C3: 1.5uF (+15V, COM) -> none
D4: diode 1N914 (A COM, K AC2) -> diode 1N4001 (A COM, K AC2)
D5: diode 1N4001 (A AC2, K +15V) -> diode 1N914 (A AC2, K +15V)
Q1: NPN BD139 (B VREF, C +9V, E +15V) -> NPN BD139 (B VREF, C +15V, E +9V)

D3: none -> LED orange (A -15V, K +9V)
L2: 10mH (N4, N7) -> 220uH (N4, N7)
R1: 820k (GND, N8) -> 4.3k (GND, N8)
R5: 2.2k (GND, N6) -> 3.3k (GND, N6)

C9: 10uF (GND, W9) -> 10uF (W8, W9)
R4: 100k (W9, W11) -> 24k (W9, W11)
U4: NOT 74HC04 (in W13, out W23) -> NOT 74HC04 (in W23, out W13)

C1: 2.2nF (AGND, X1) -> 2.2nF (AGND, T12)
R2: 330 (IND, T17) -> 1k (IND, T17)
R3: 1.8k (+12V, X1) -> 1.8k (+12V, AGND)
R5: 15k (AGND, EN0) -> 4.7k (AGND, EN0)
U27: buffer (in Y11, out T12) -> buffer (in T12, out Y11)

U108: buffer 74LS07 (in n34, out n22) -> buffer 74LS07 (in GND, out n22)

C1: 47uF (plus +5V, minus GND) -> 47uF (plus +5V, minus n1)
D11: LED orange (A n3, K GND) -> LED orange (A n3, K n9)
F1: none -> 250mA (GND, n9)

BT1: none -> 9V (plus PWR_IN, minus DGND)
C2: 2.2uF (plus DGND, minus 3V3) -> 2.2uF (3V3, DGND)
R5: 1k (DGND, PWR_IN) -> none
--------
Go through the listing above and return every line where the word "buffer" occurs.

> Final answer:
U27: buffer (in Y11, out T12) -> buffer (in T12, out Y11)
U108: buffer 74LS07 (in n34, out n22) -> buffer 74LS07 (in GND, out n22)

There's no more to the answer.